#### Work task:
From the line containing "STEPPER pin IN4: A7 -> D13" down to the last line of the entries, print each line exactly and leave the pictures out.

Modification records:
=== Section Start ===

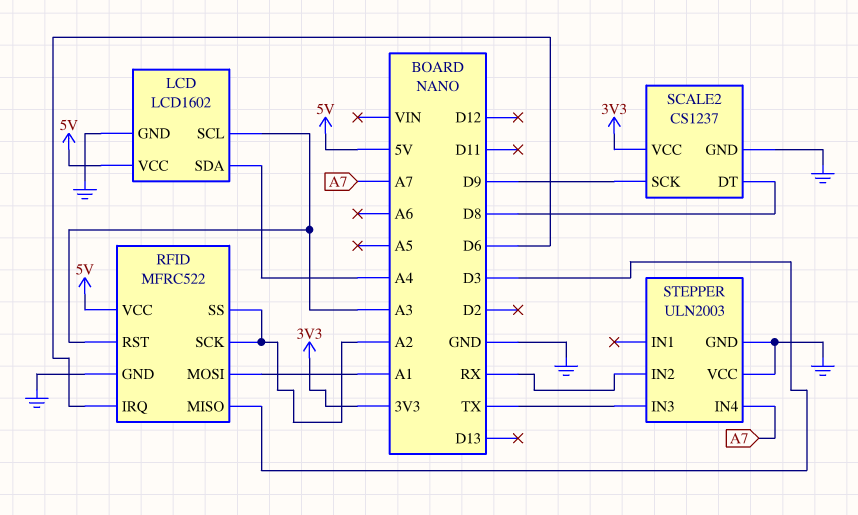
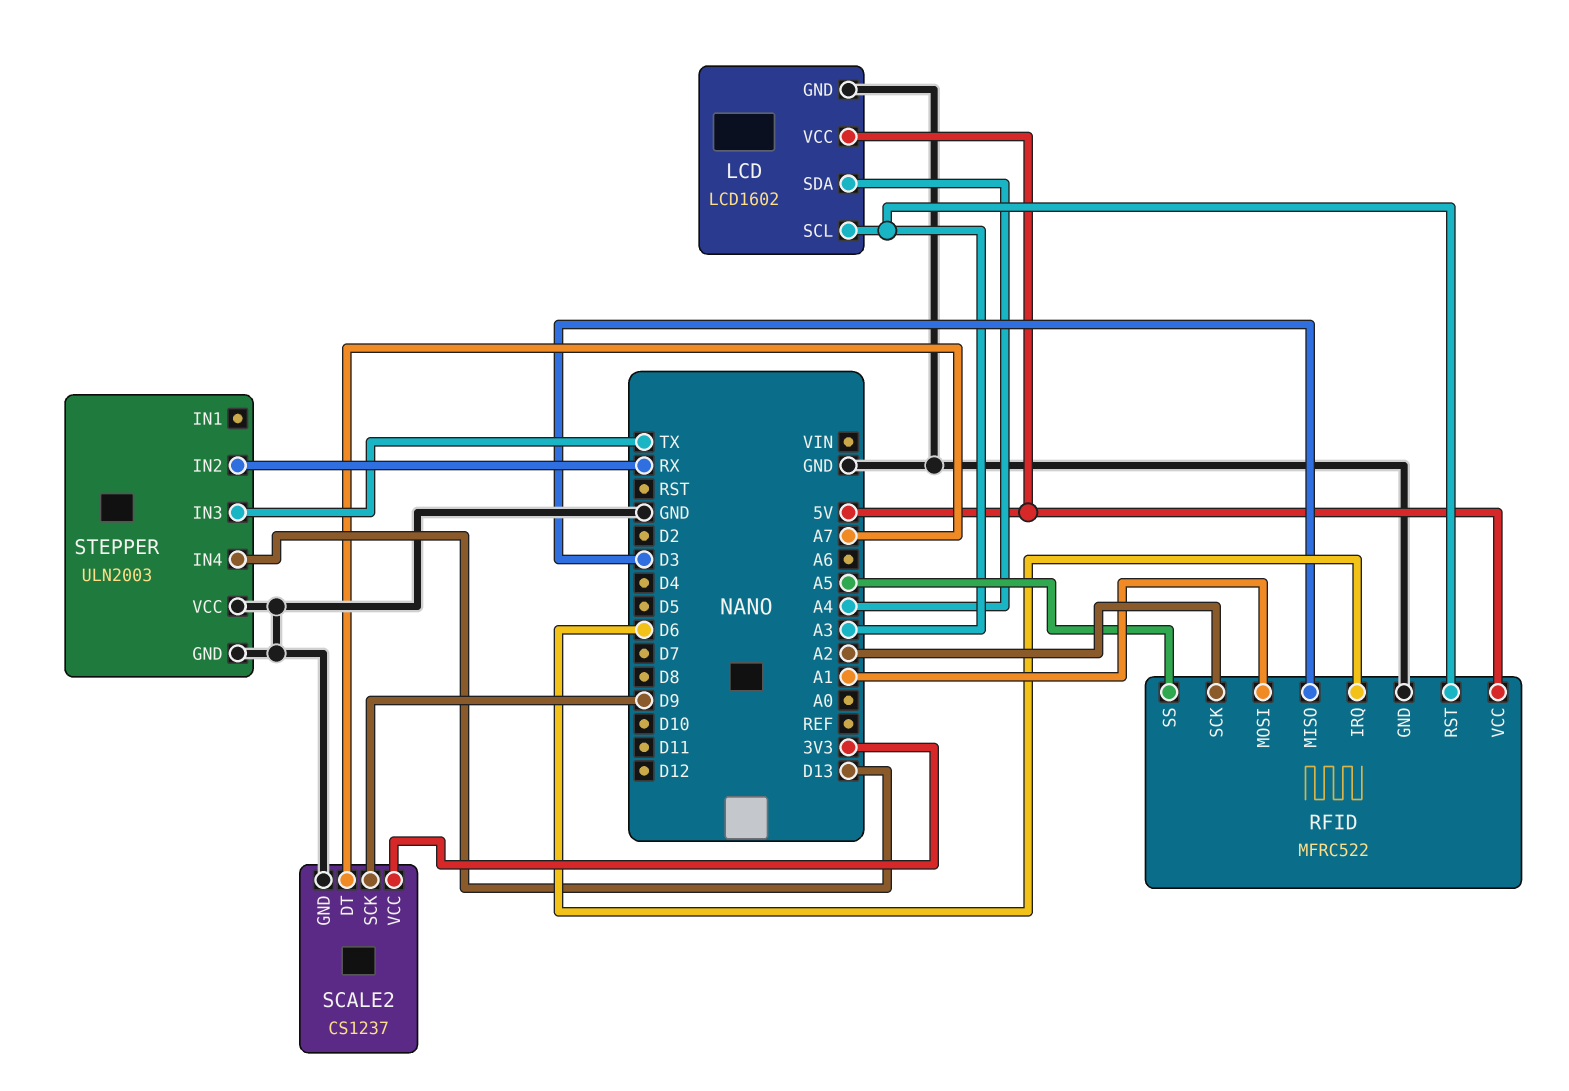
RFID pin SS: A2 -> A5
SCALE2 pin DT: D8 -> A7
STEPPER pin IN4: A7 -> D13

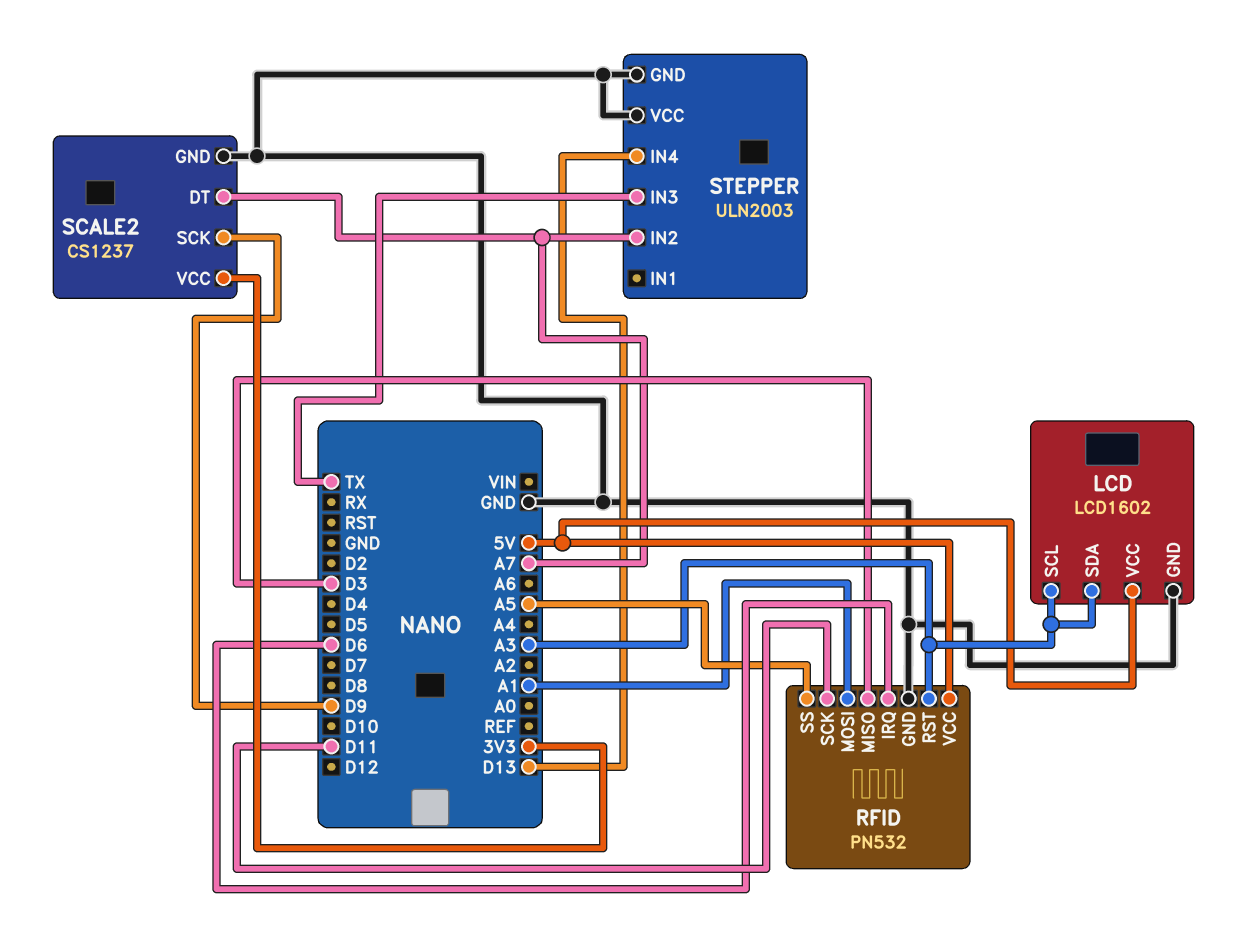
LCD pin SDA: A4 -> A3
RFID: MFRC522 -> PN532
RFID pin SCK: A2 -> D11
STEPPER pin IN2: RX -> A7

=== Section End ===

#### Your response:
STEPPER pin IN4: A7 -> D13

LCD pin SDA: A4 -> A3
RFID: MFRC522 -> PN532
RFID pin SCK: A2 -> D11
STEPPER pin IN2: RX -> A7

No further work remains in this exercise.